# [PROBLEM REQUIREMENTS]
Extract the final stretch of the data: the line that contains "C4: 33uF (AGND, RAMP) -> 2.2uF (AGND, RAMP)" and every line after it, unaltered, and no other lines.

# [EXERCISE MATERIALS]
==================================================

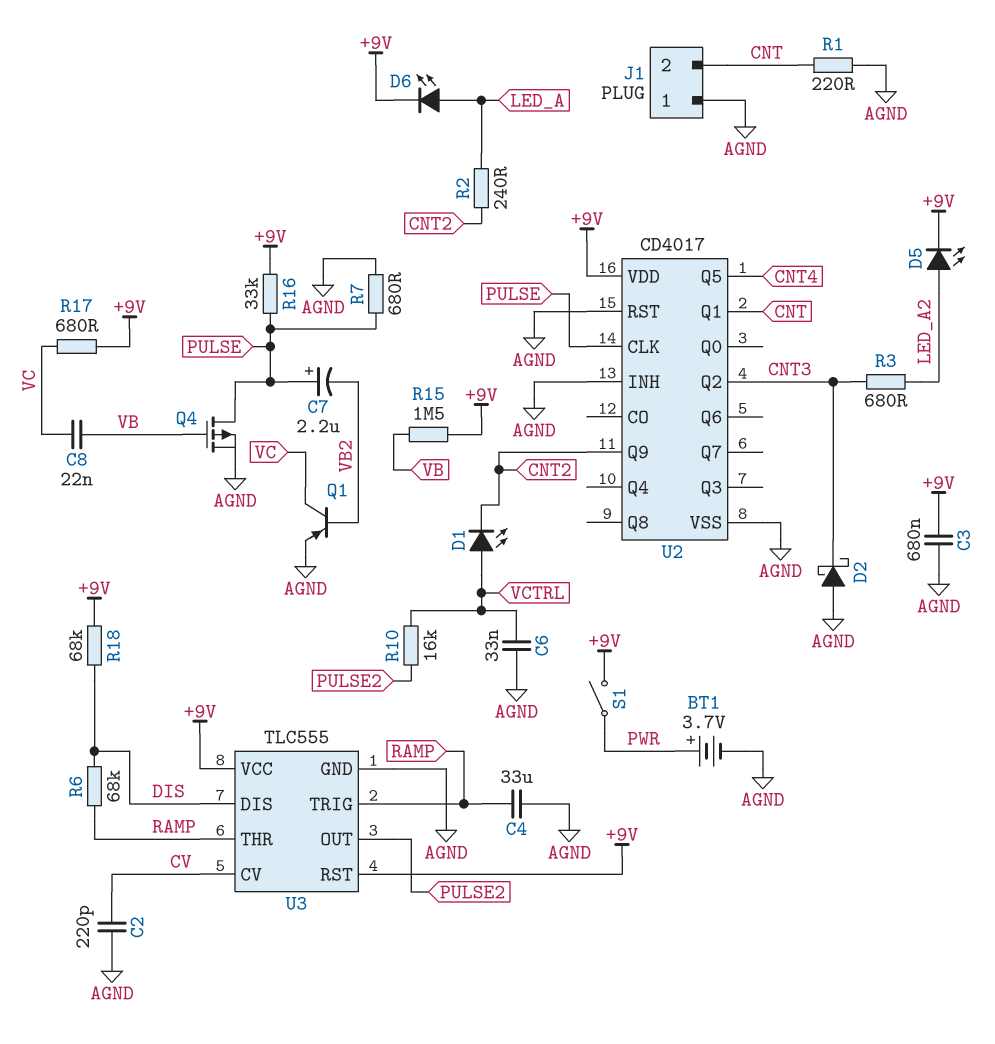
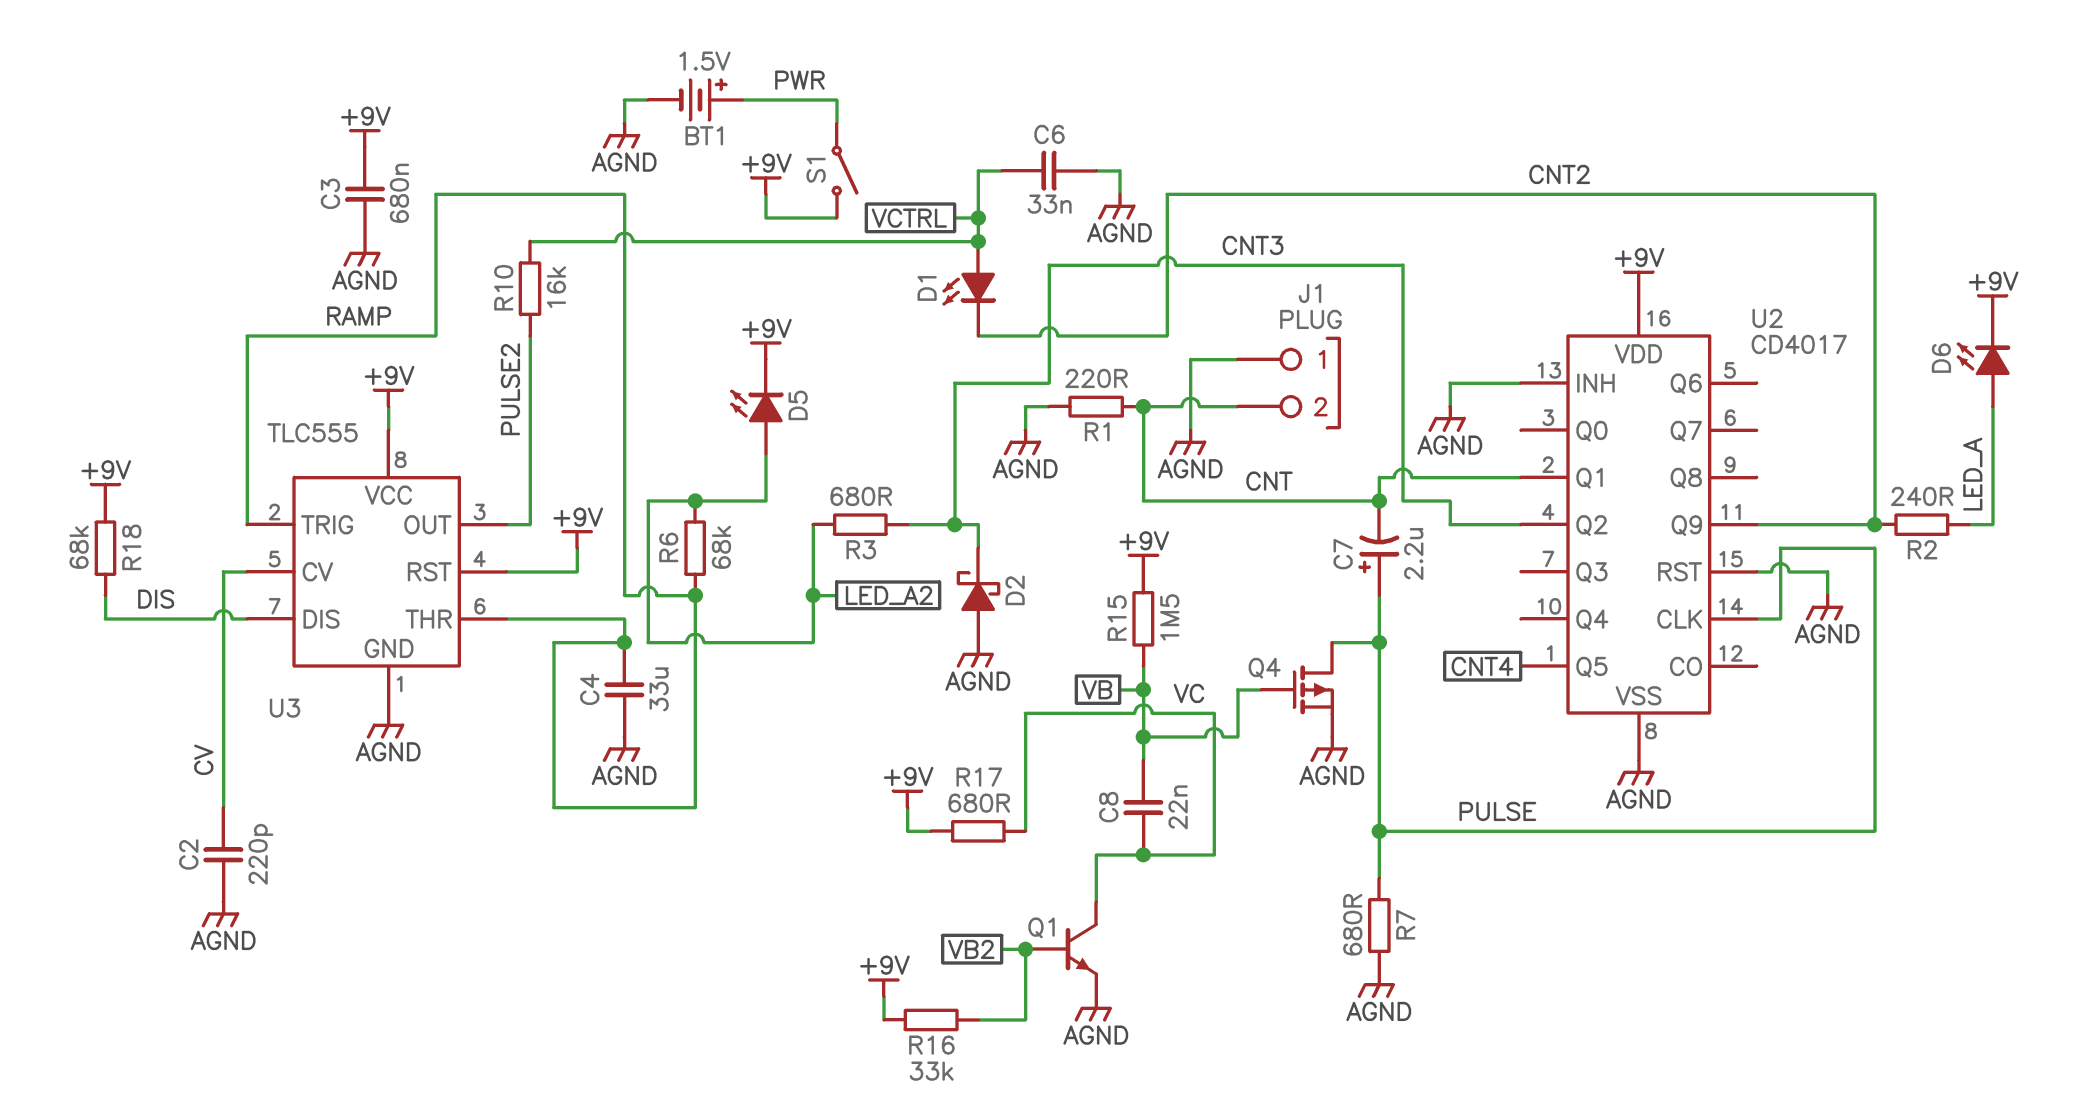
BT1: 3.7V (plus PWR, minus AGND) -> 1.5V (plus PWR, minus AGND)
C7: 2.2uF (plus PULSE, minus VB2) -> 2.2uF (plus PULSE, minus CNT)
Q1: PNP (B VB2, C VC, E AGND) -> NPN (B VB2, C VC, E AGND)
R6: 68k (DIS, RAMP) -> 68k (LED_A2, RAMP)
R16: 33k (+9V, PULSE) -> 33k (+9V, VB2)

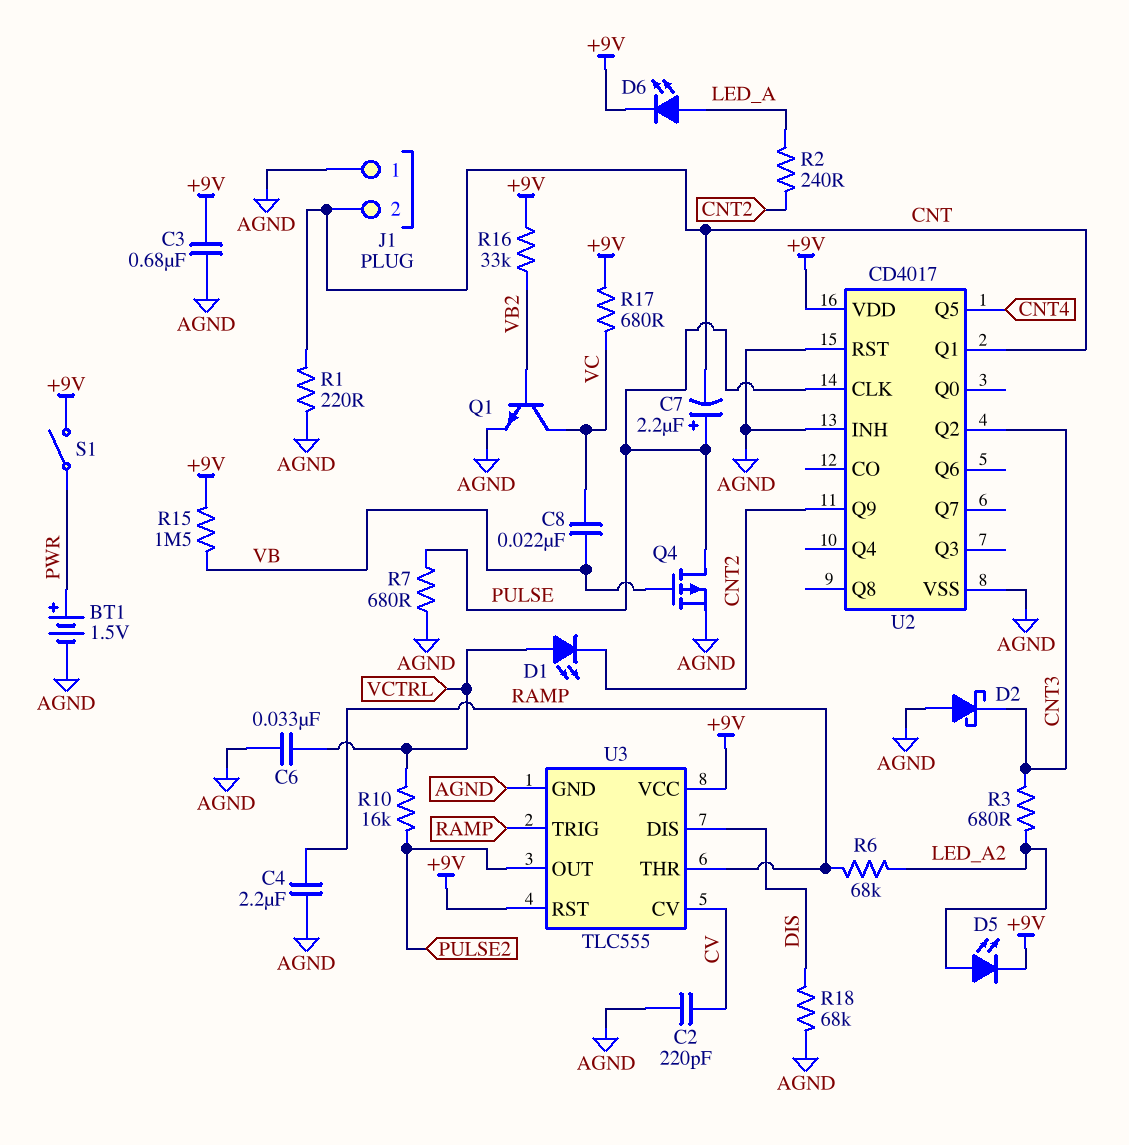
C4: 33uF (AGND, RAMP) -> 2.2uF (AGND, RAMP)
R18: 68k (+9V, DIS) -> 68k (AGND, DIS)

==================================================

# [REPLY]
C4: 33uF (AGND, RAMP) -> 2.2uF (AGND, RAMP)
R18: 68k (+9V, DIS) -> 68k (AGND, DIS)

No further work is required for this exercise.